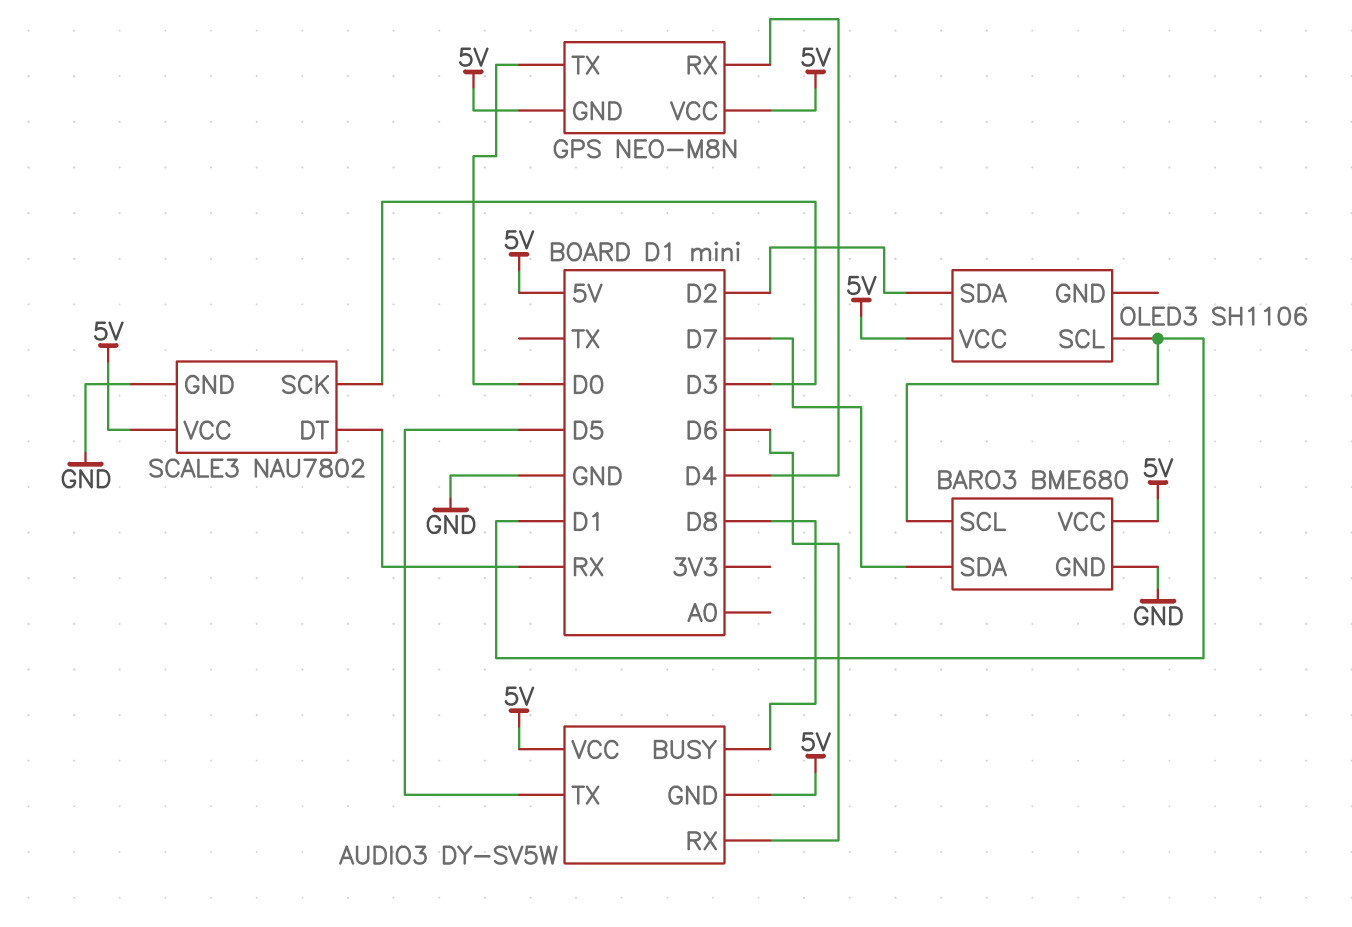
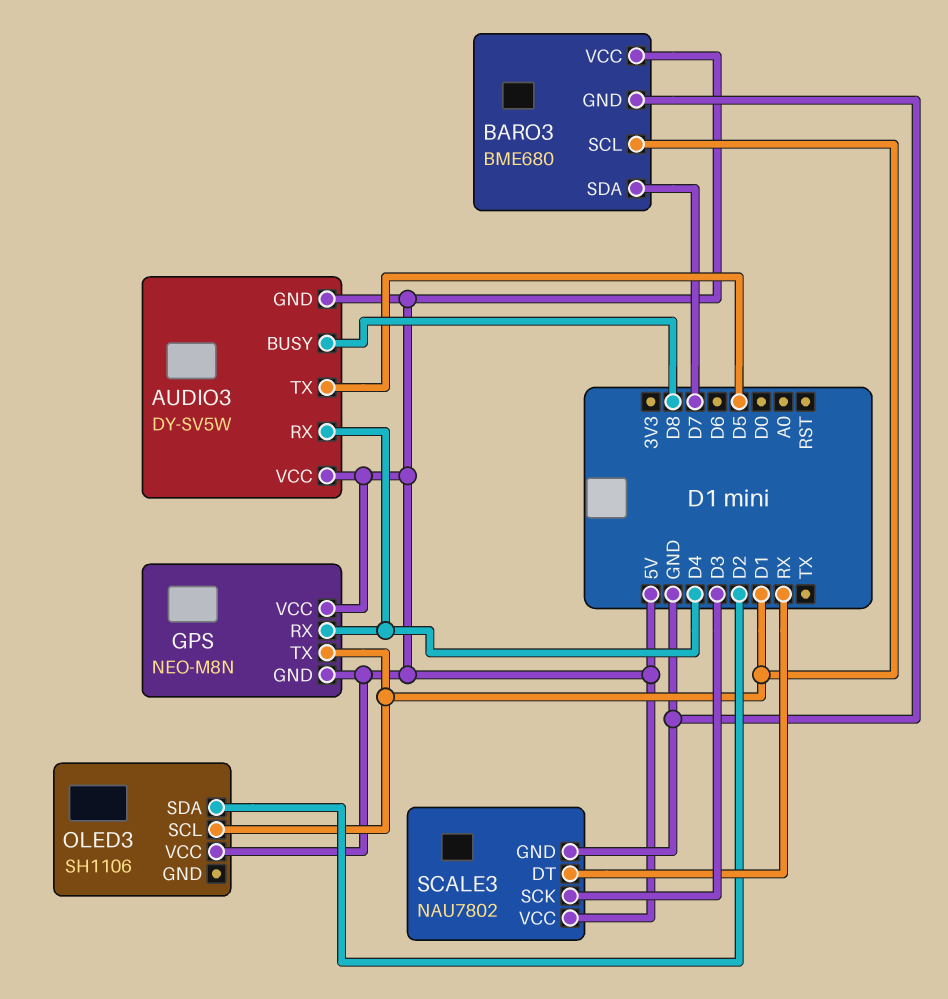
AUDIO3 pin RX: D6 -> D4
GPS pin TX: D0 -> D1

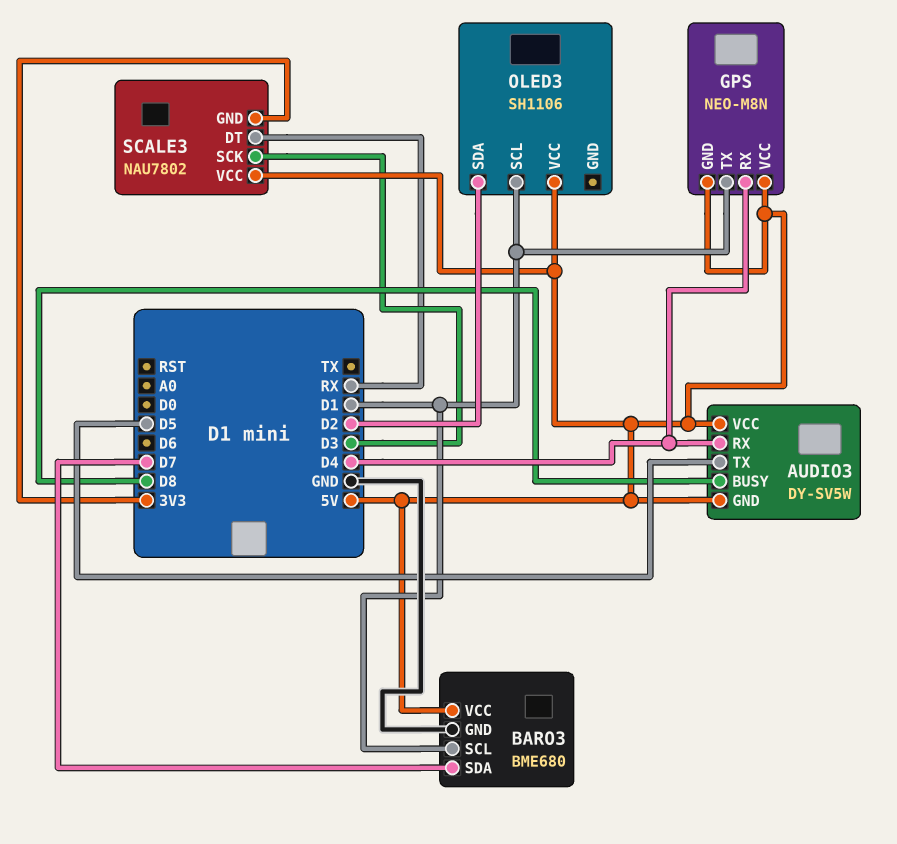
SCALE3 pin GND: GND -> 3V3

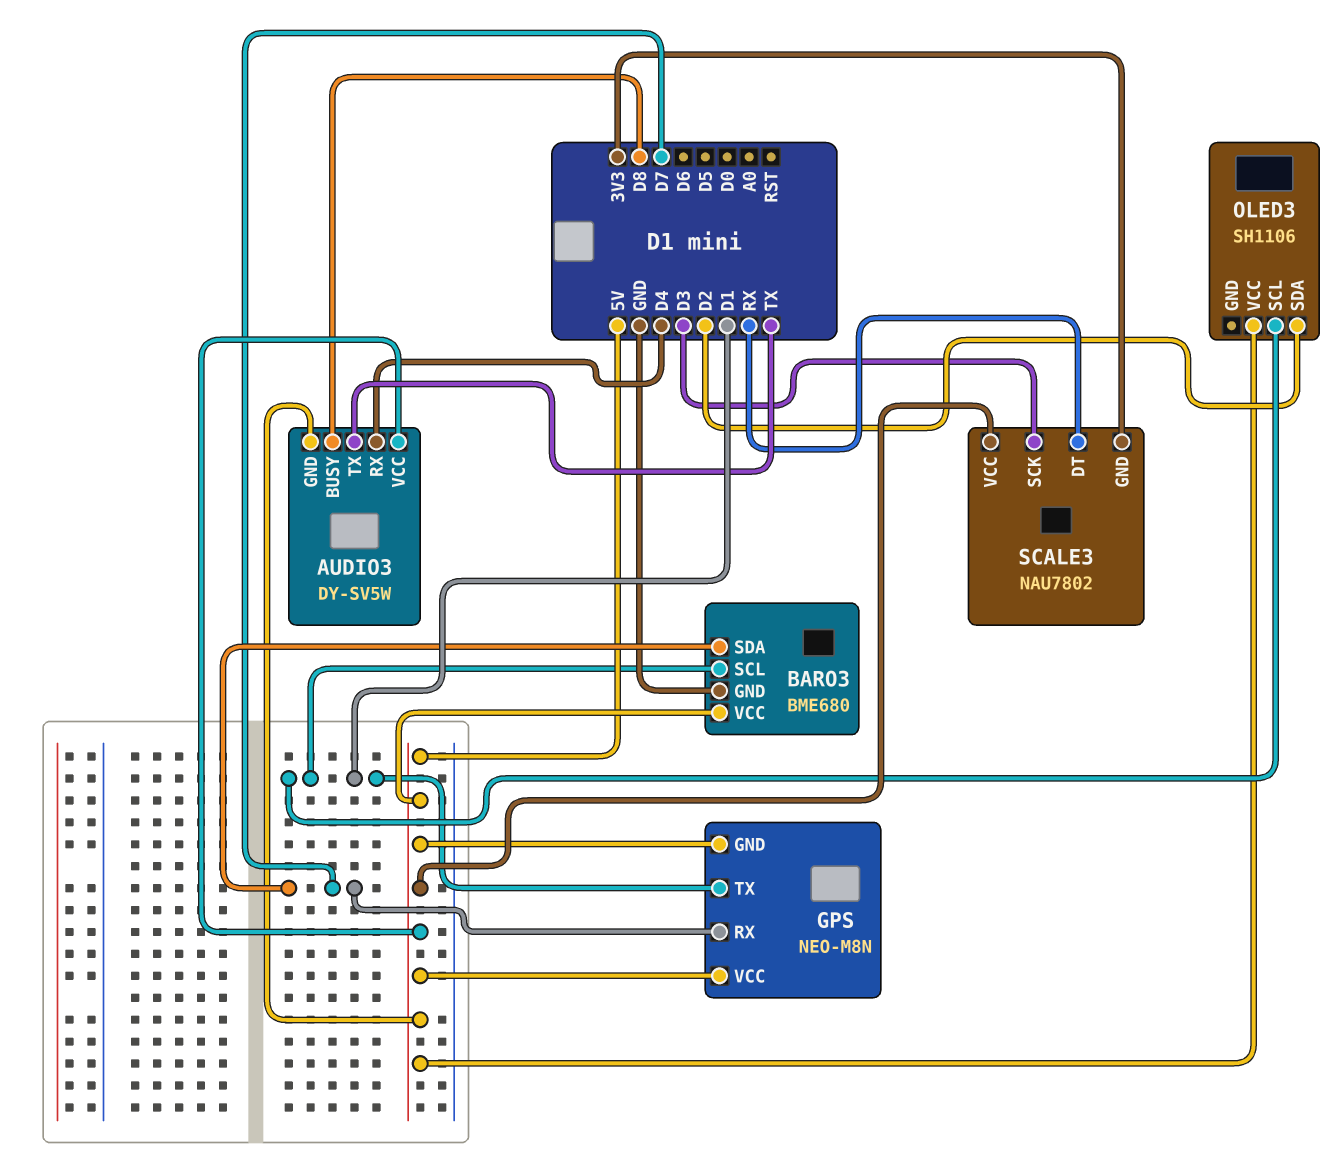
AUDIO3 pin TX: D5 -> TX
GPS pin RX: D4 -> D7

------------------------------------------------------------

Description of the task:
Please set down, exactly and with nothing added, the lines from the line with "SCALE3 pin GND: GND -> 3V3" to the end of the entries above, omitting pictures.

Worked solution:
SCALE3 pin GND: GND -> 3V3

AUDIO3 pin TX: D5 -> TX
GPS pin RX: D4 -> D7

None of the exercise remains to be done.